• _Exercise details_
In your copy of the records, include every word exactly and no pictures.

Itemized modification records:
--- START ---
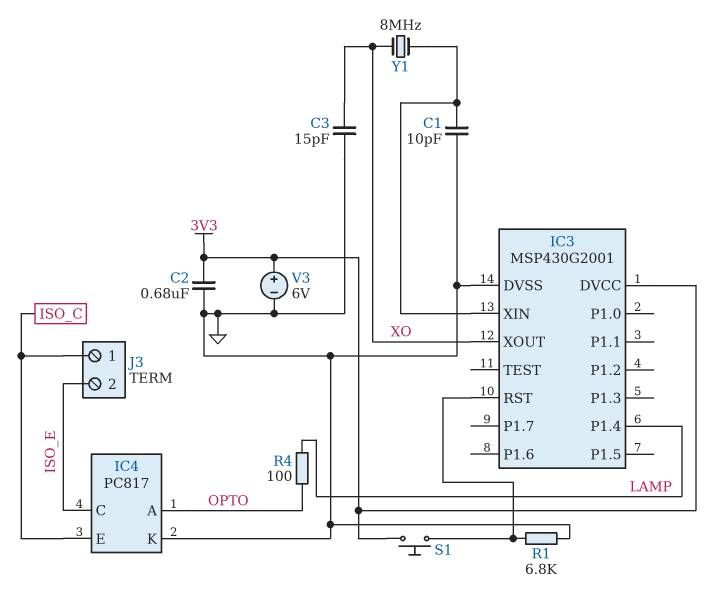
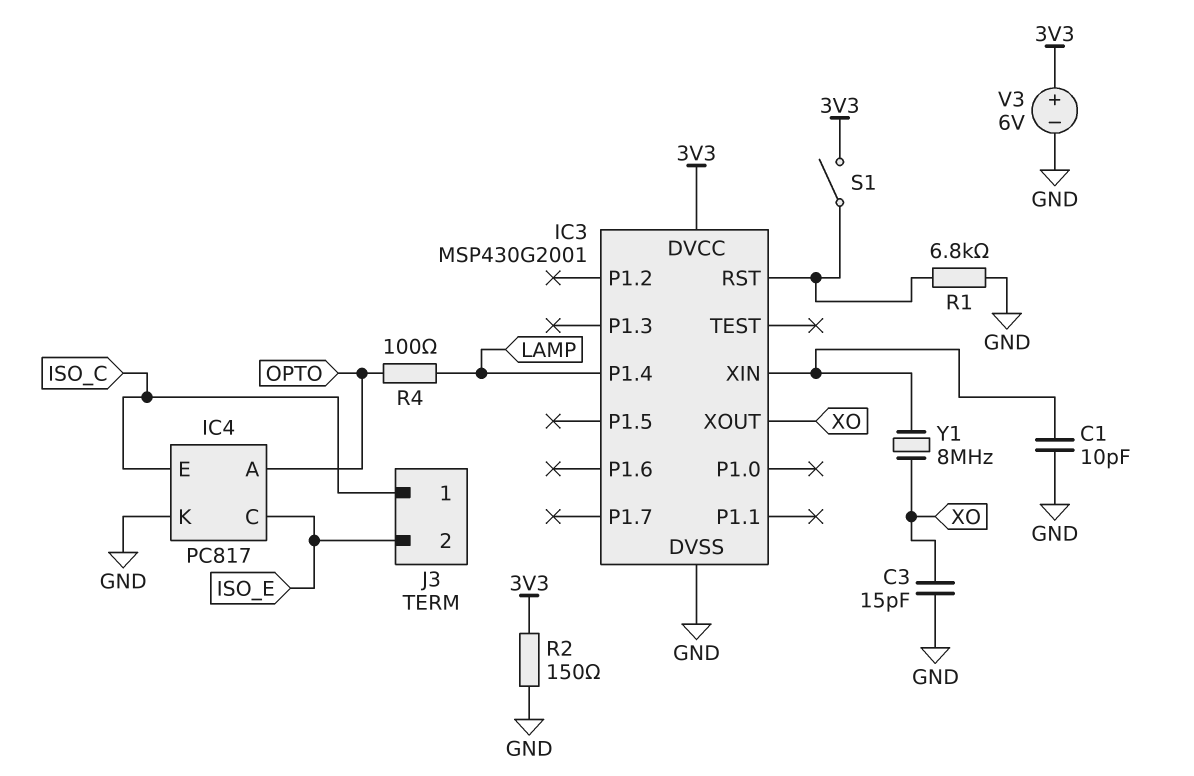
C2: 680nF (3V3, GND) -> none
R2: none -> 150 (3V3, GND)
S1: button (3V3, IC3/RST) -> switch (3V3, IC3/RST)

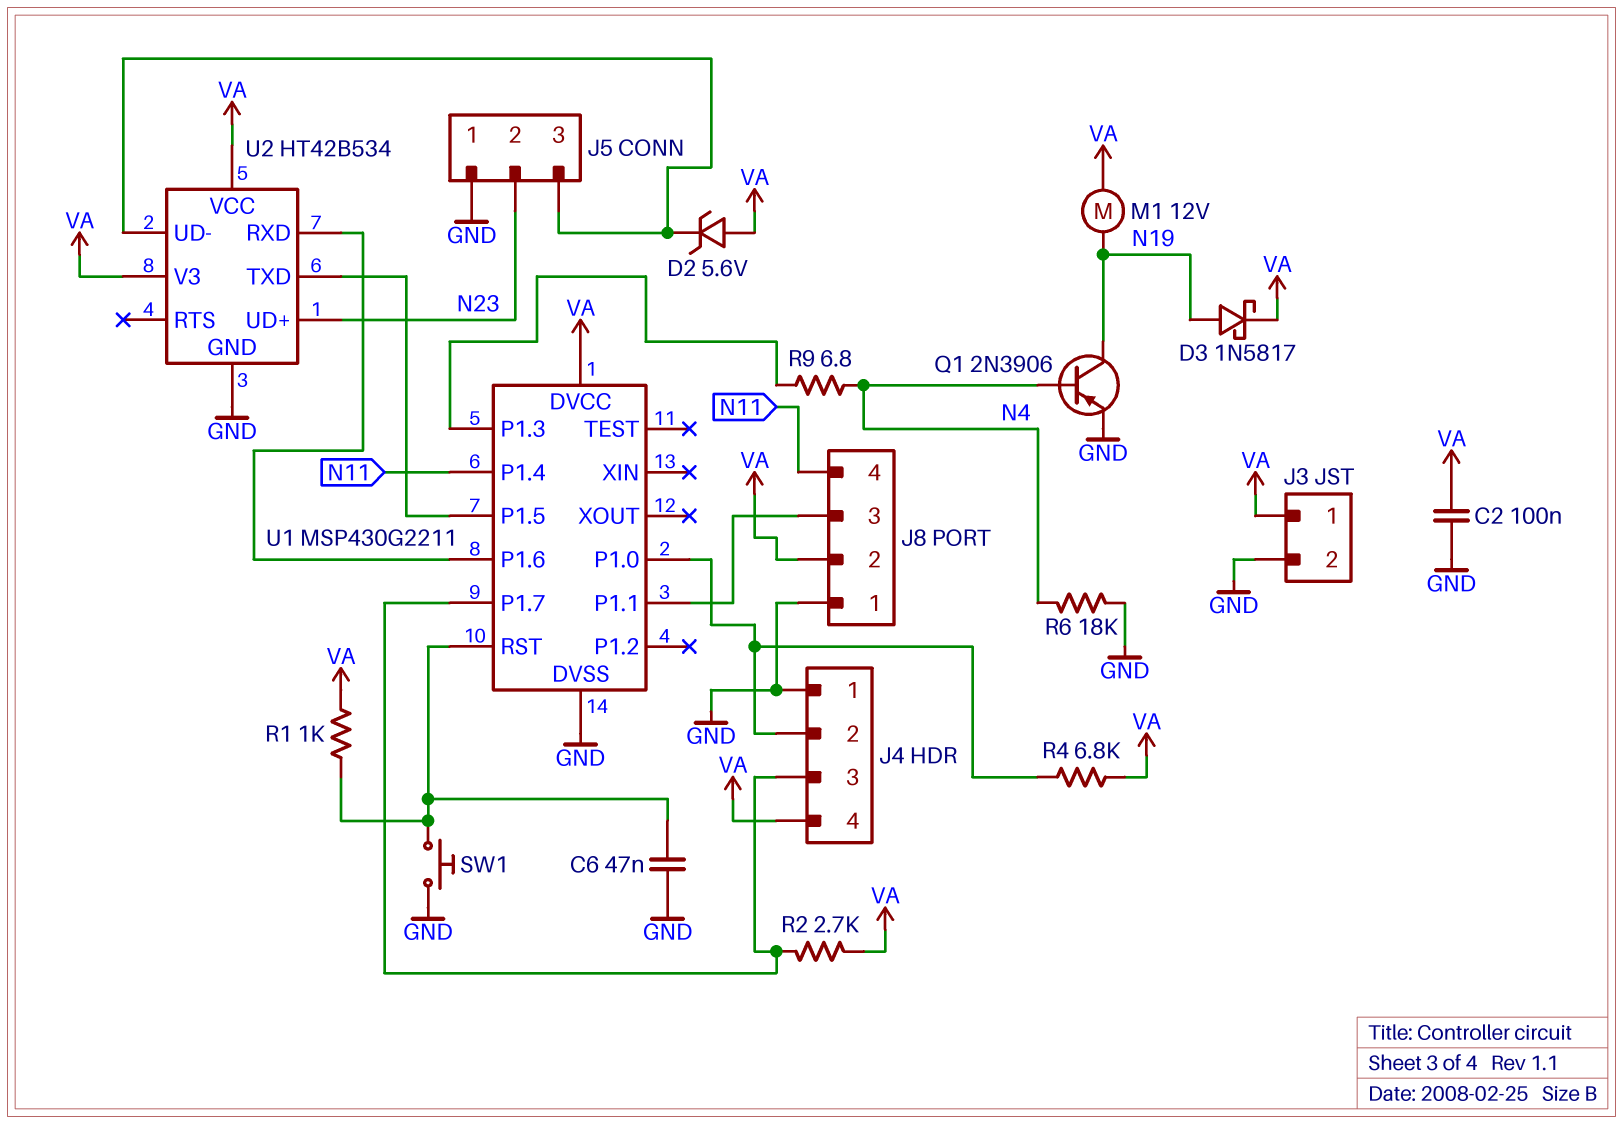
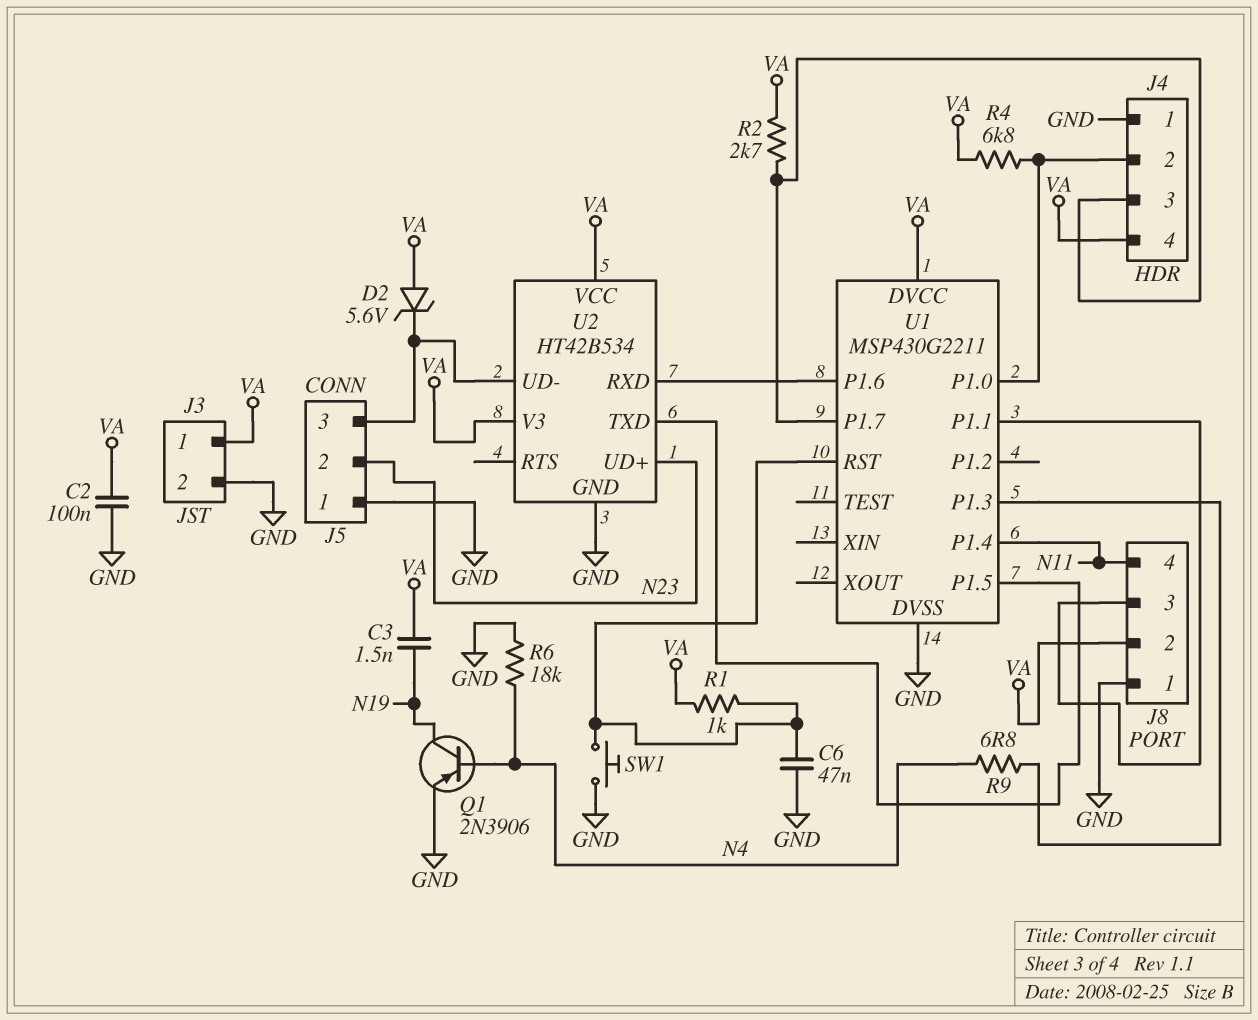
C3: none -> 1.5nF (N19, VA)
D3: schottky 1N5817 (A N19, K VA) -> none
M1: motor 12V (N19, VA) -> none

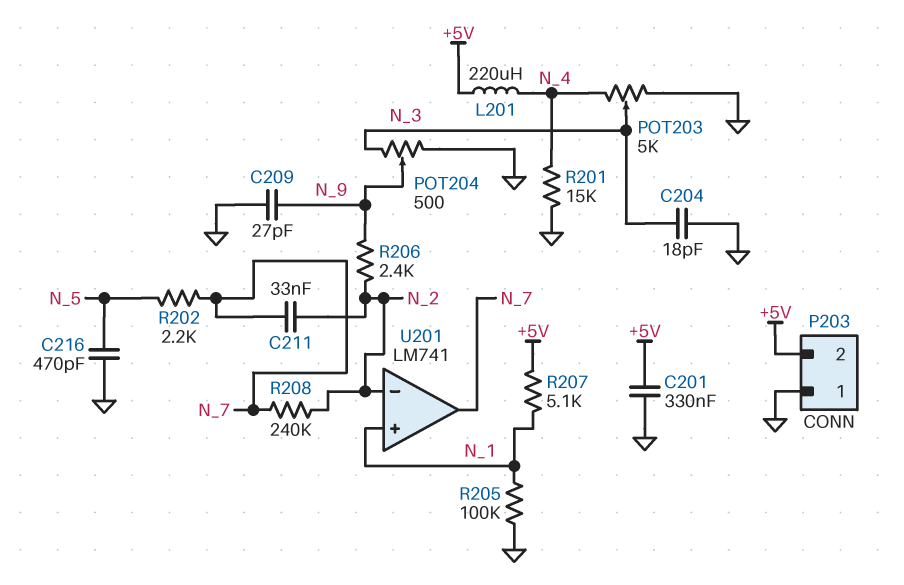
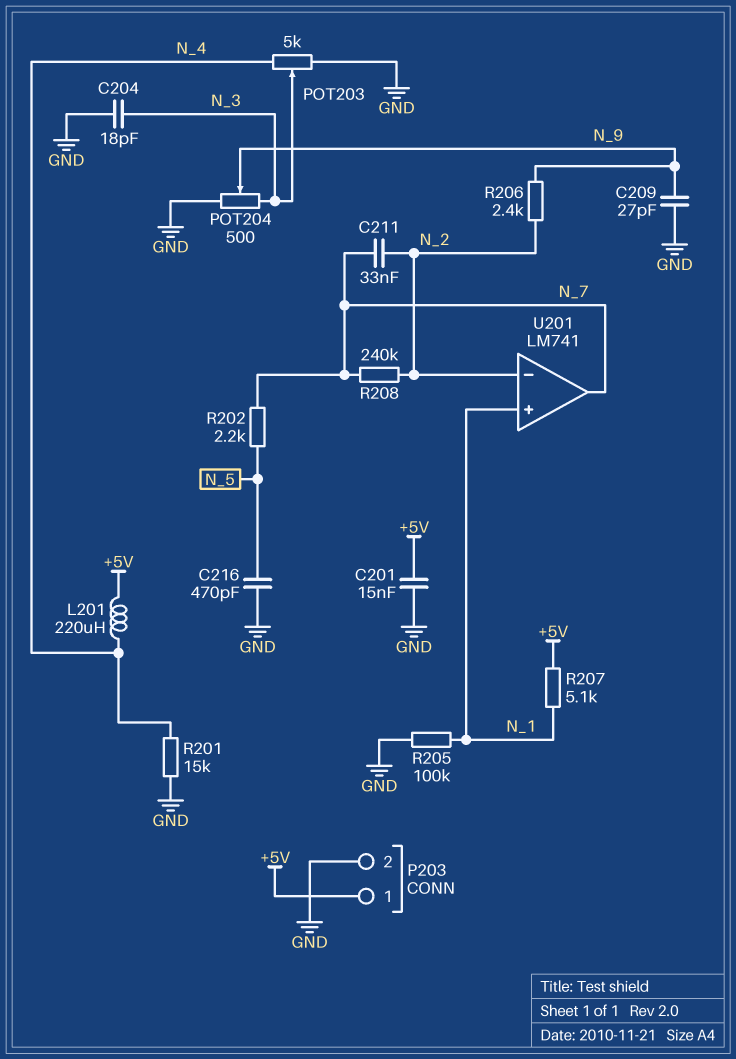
C201: 330nF (+5V, GND) -> 15nF (+5V, GND)
P203 pin 1: GND -> +5V
P203 pin 2: +5V -> GND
--- END ---
• _Answer to the exercise_
C2: 680nF (3V3, GND) -> none
R2: none -> 150 (3V3, GND)
S1: button (3V3, IC3/RST) -> switch (3V3, IC3/RST)

C3: none -> 1.5nF (N19, VA)
D3: schottky 1N5817 (A N19, K VA) -> none
M1: motor 12V (N19, VA) -> none

C201: 330nF (+5V, GND) -> 15nF (+5V, GND)
P203 pin 1: GND -> +5V
P203 pin 2: +5V -> GND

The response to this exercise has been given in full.